··· THE DATA

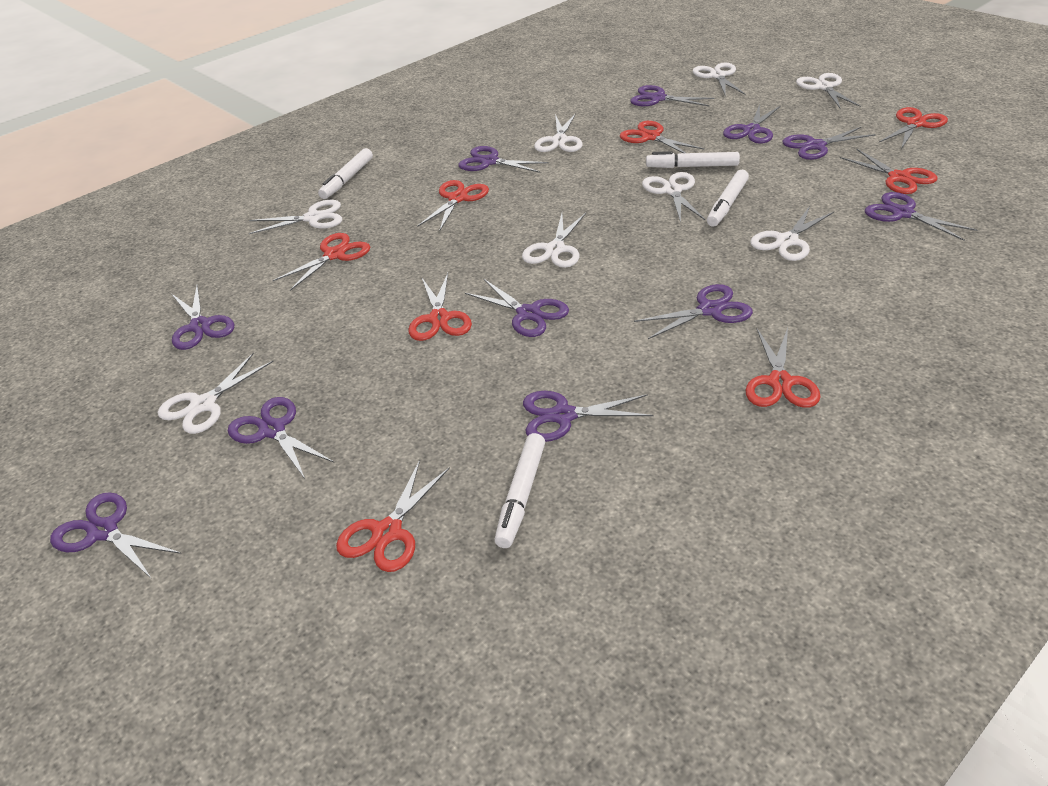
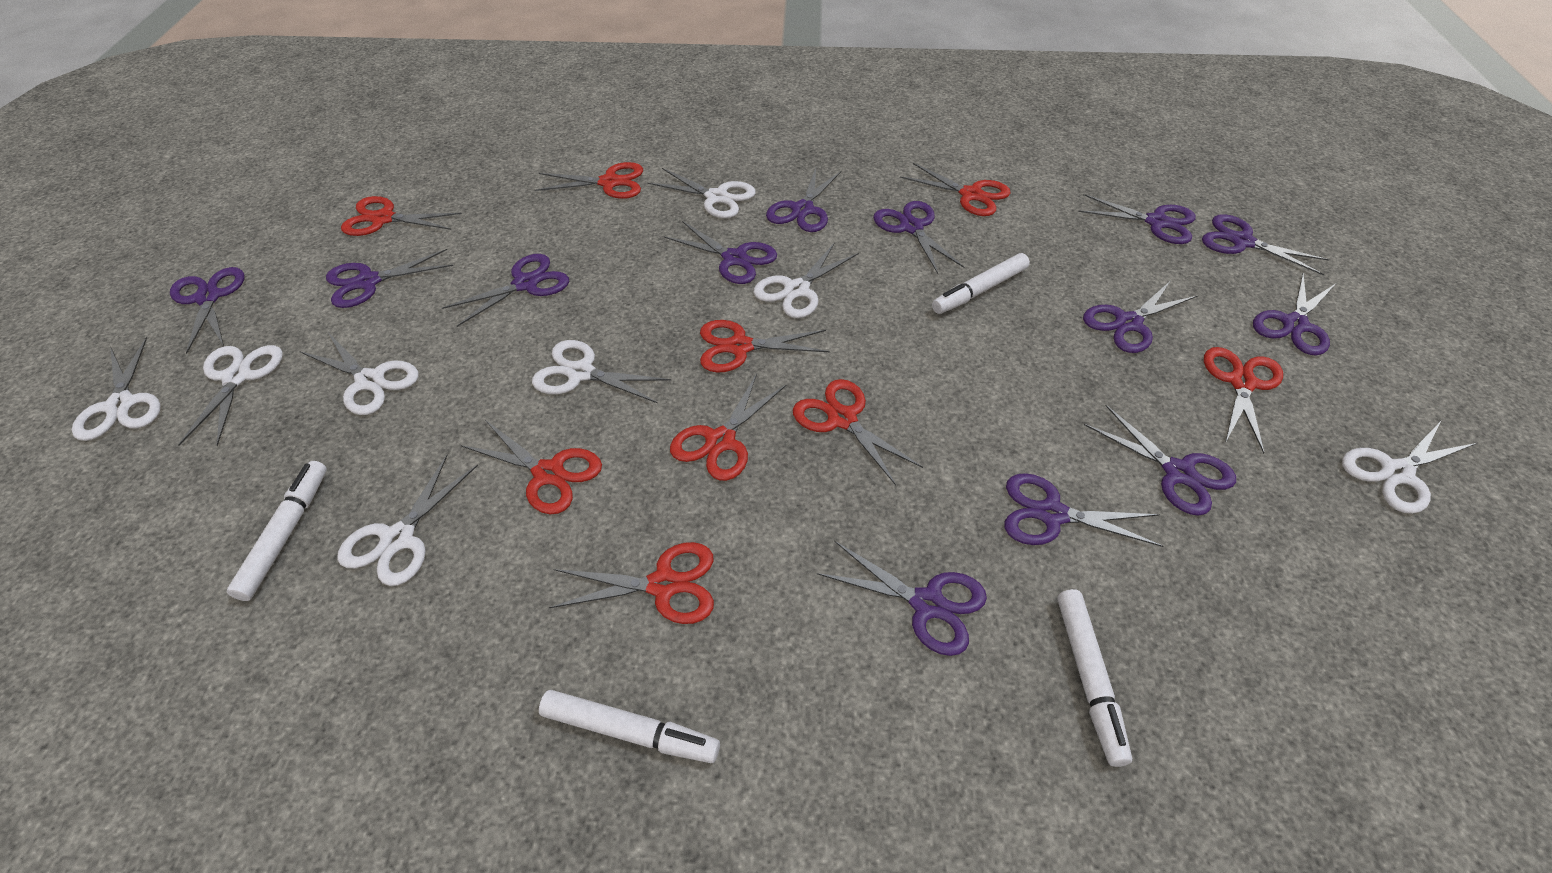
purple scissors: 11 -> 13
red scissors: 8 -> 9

······
··· THE DATA

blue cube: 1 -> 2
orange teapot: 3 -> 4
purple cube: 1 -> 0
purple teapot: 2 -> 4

······

WHAT THIS TASK INVOLVES: Give the number of lines in the material above that include the string "purple", with no further text.

WRITTEN SOLUTION: 3